# YOUR INSTRUCTIONS
In your copy, leave out all pictures and reproduce every entry exactly.
===
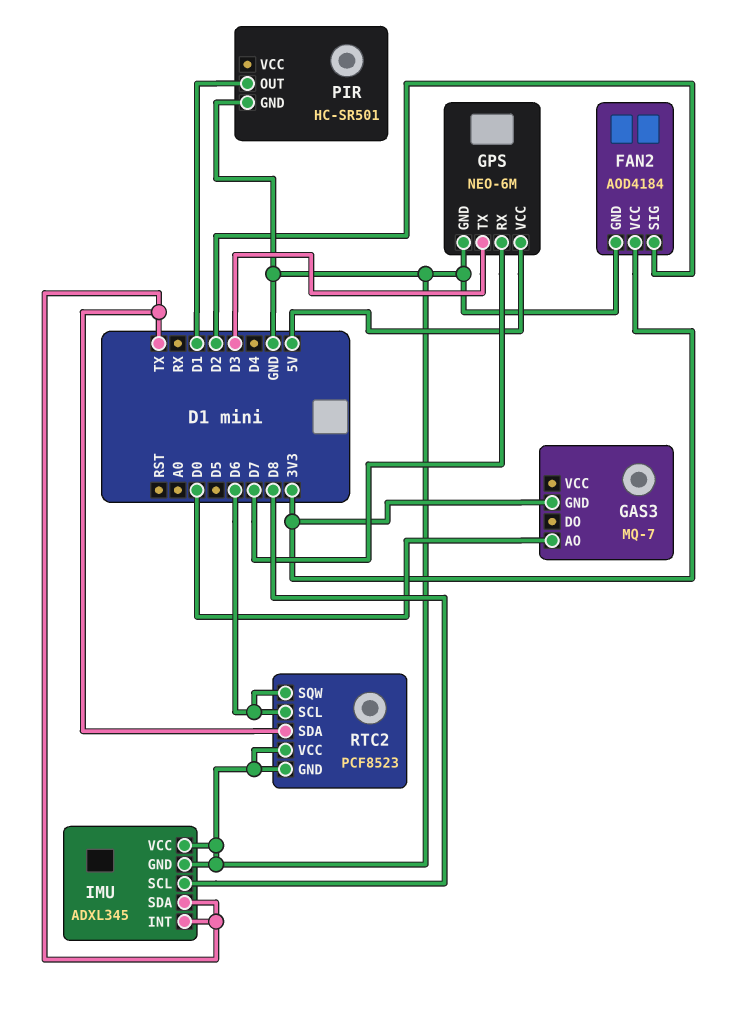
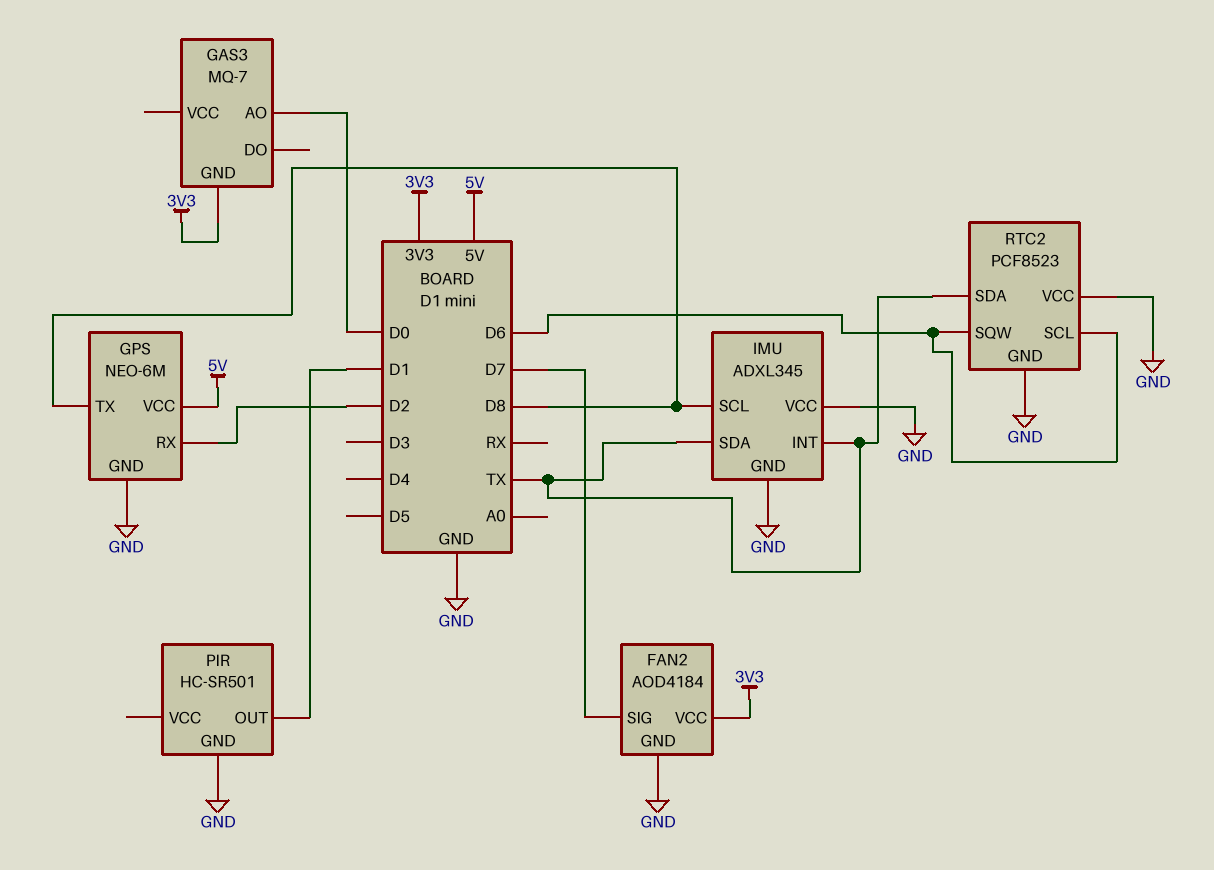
FAN2 pin SIG: D2 -> D7
GPS pin RX: D7 -> D2
GPS pin TX: D3 -> D8

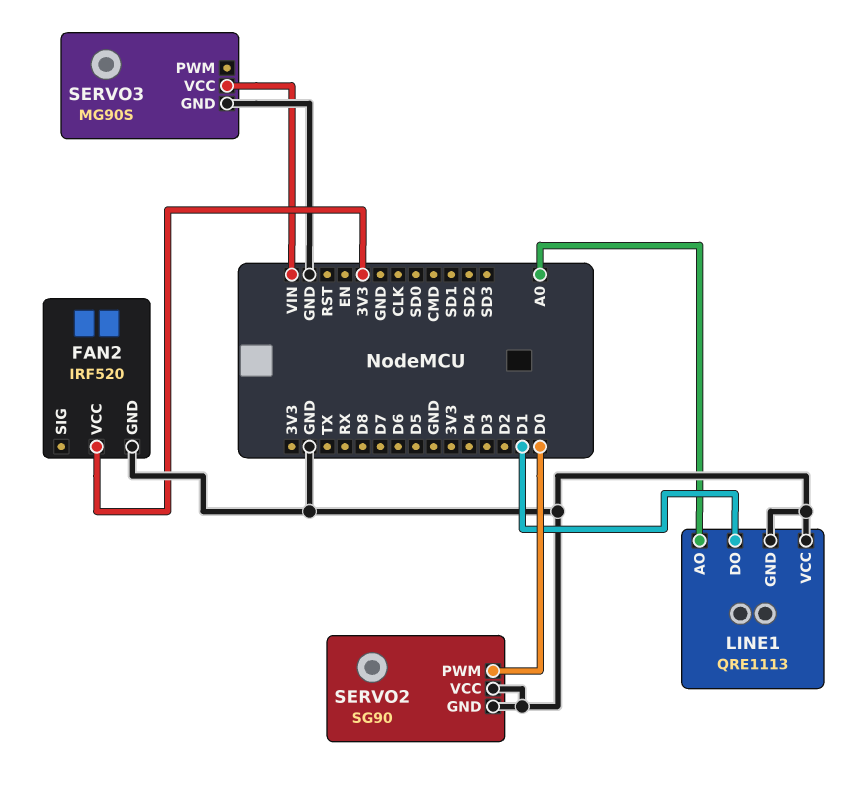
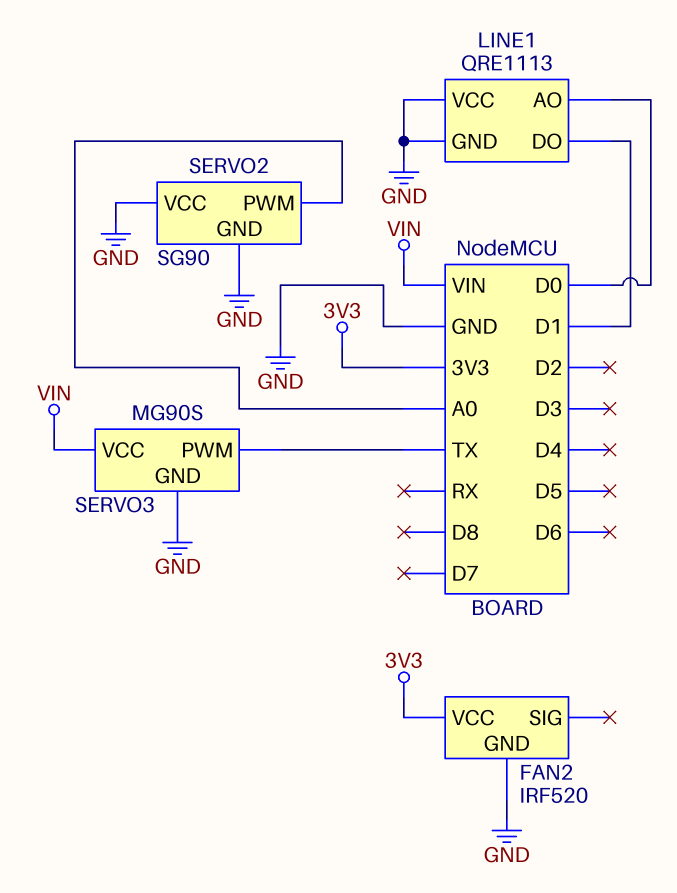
LINE1 pin AO: A0 -> D0
SERVO2 pin PWM: D0 -> A0
SERVO3 pin PWM: none -> TX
===
# OUTPUT FOR THIS EXERCISE
FAN2 pin SIG: D2 -> D7
GPS pin RX: D7 -> D2
GPS pin TX: D3 -> D8

LINE1 pin AO: A0 -> D0
SERVO2 pin PWM: D0 -> A0
SERVO3 pin PWM: none -> TX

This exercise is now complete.